**What is being asked:**
Set down the data below without change, skipping the pictures it holds.

________________________________________

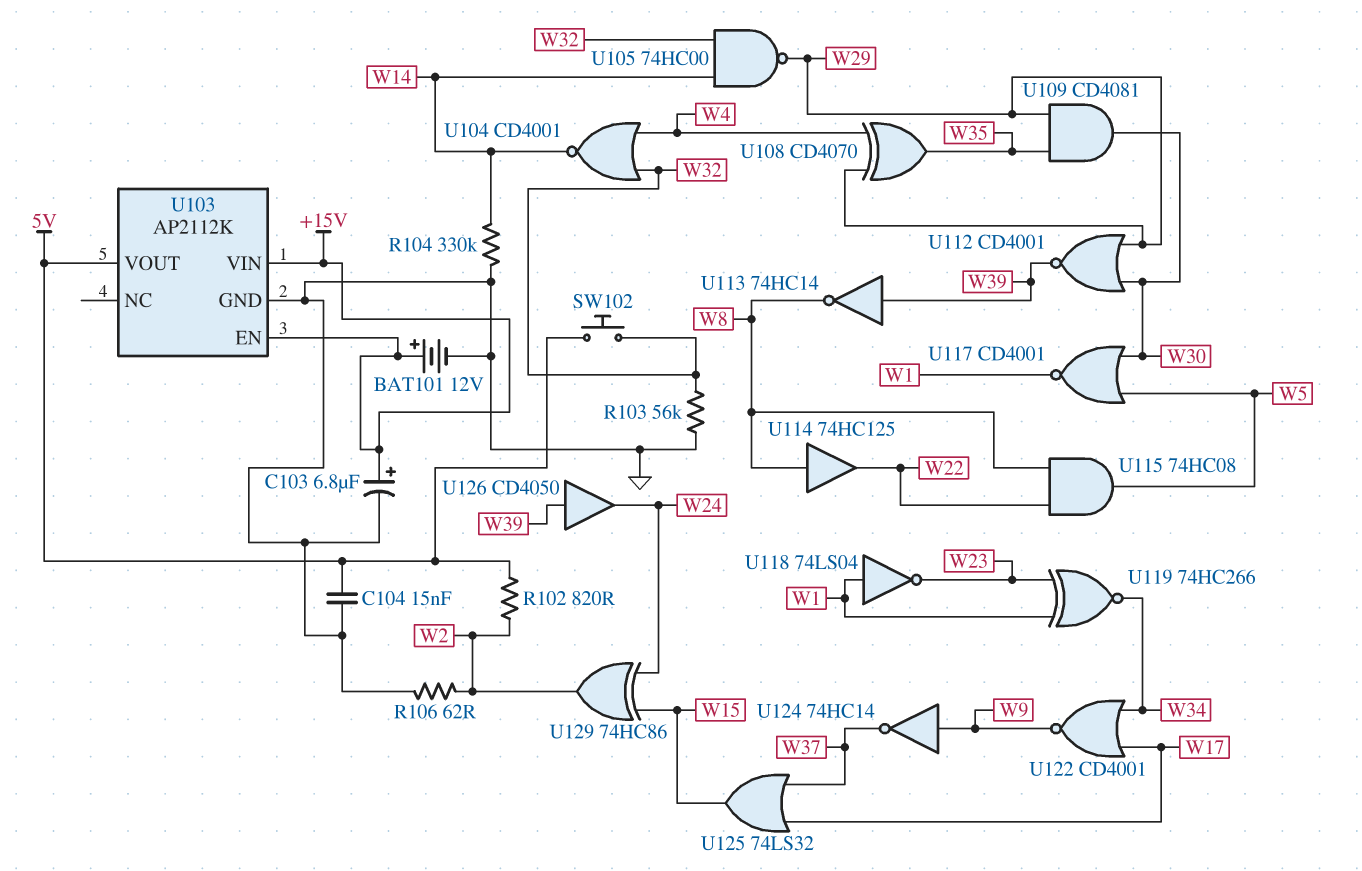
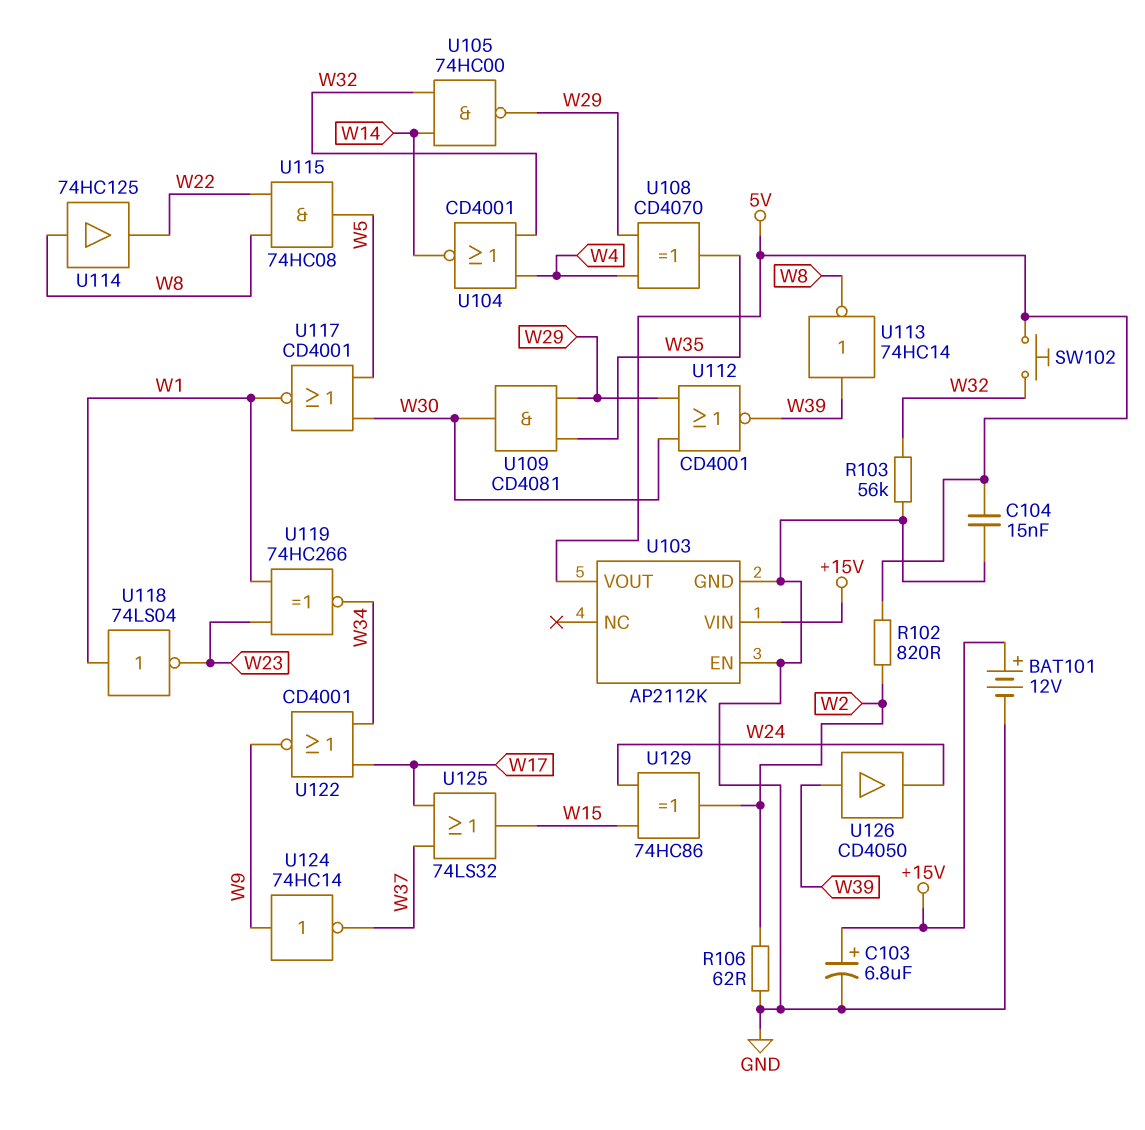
R104: 330k (GND, W14) -> none
U103 pin EN: +15V -> GND

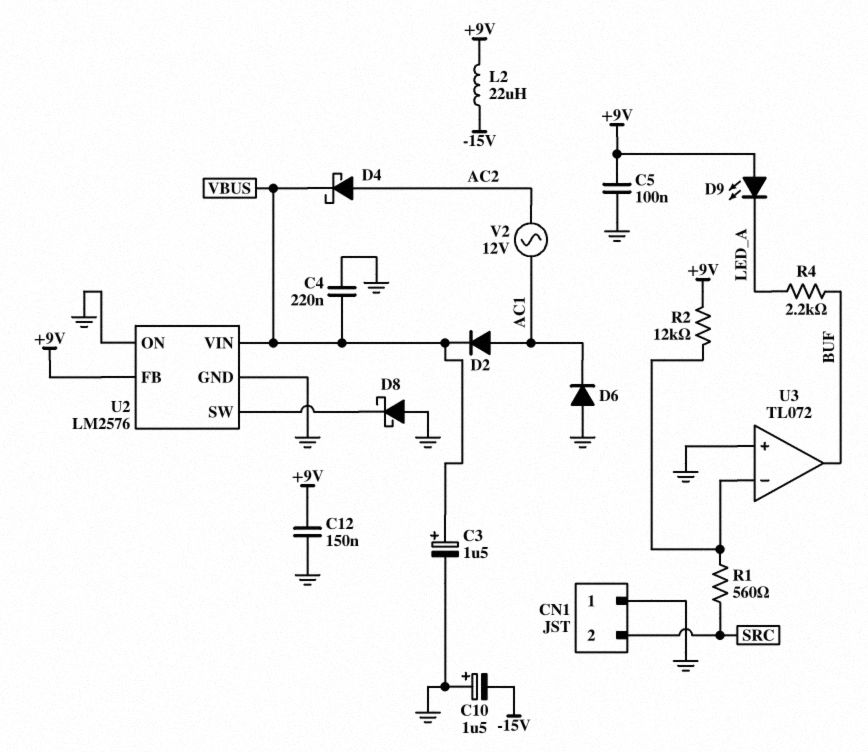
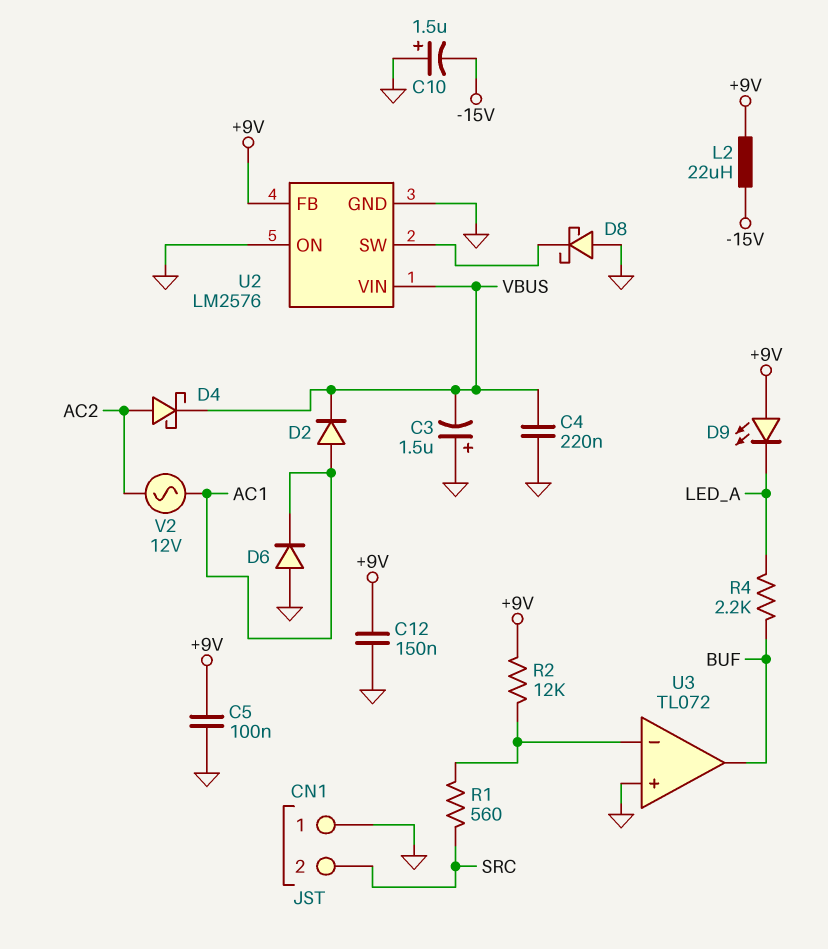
C3: 1.5uF (plus VBUS, minus GND) -> 1.5uF (plus GND, minus VBUS)

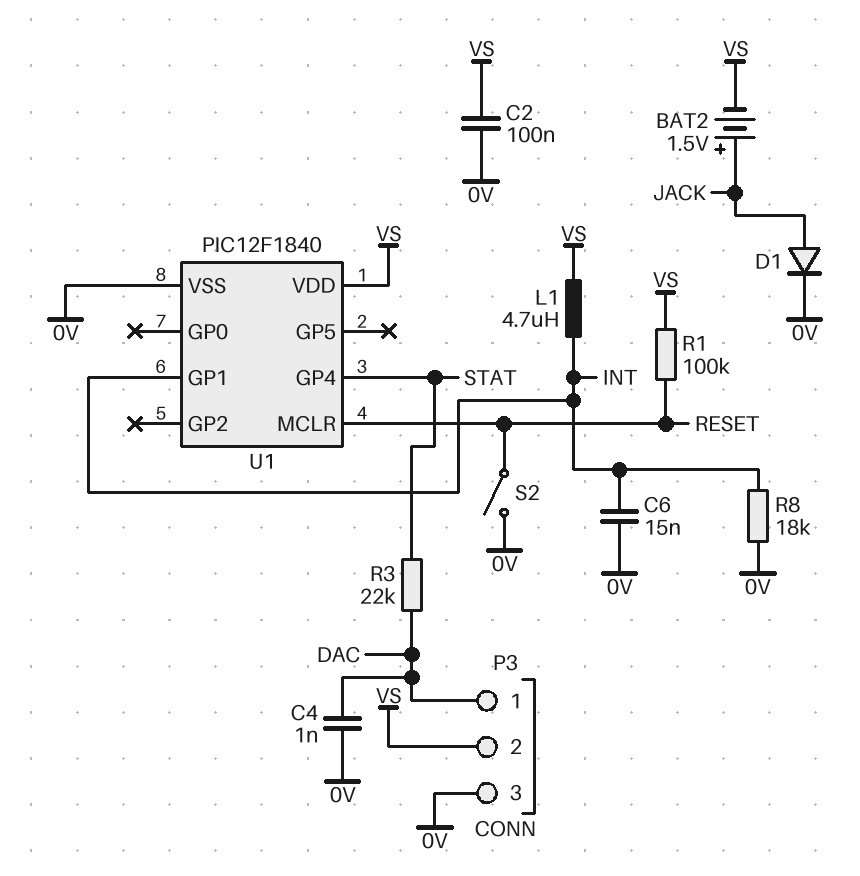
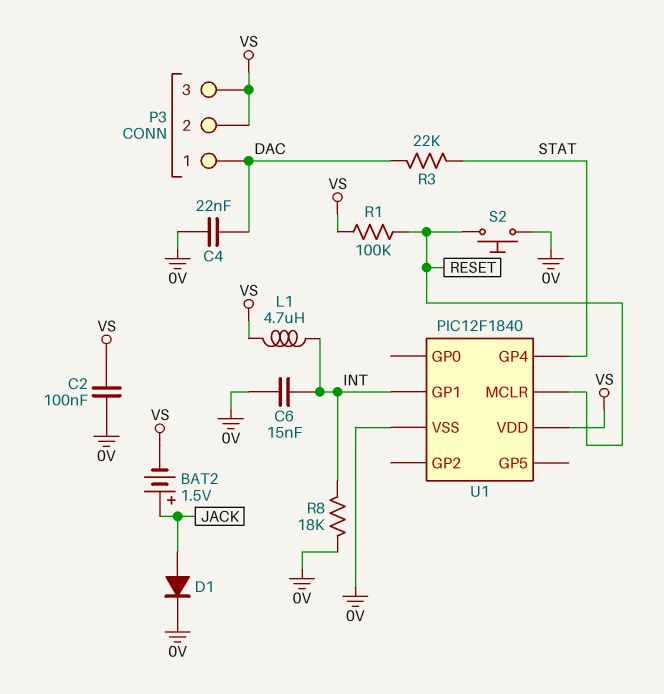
C4: 1nF (0V, DAC) -> 22nF (0V, DAC)
P3 pin 3: 0V -> VS
S2: switch (0V, RESET) -> button (0V, RESET)

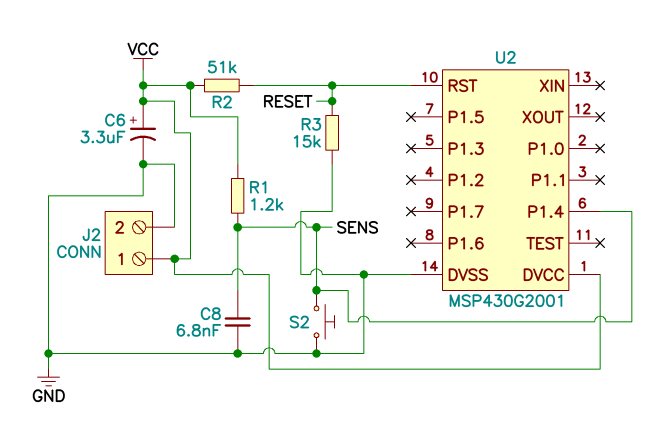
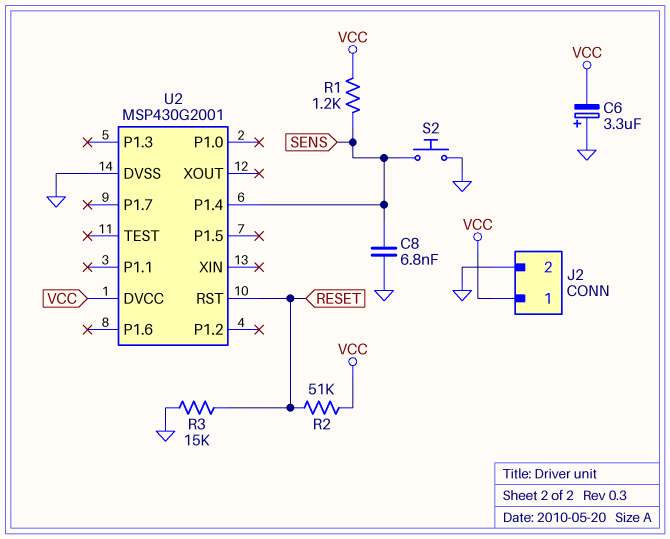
C6: 3.3uF (plus VCC, minus GND) -> 3.3uF (plus GND, minus VCC)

________________________________________

**Result:**
R104: 330k (GND, W14) -> none
U103 pin EN: +15V -> GND

C3: 1.5uF (plus VBUS, minus GND) -> 1.5uF (plus GND, minus VBUS)

C4: 1nF (0V, DAC) -> 22nF (0V, DAC)
P3 pin 3: 0V -> VS
S2: switch (0V, RESET) -> button (0V, RESET)

C6: 3.3uF (plus VCC, minus GND) -> 3.3uF (plus GND, minus VCC)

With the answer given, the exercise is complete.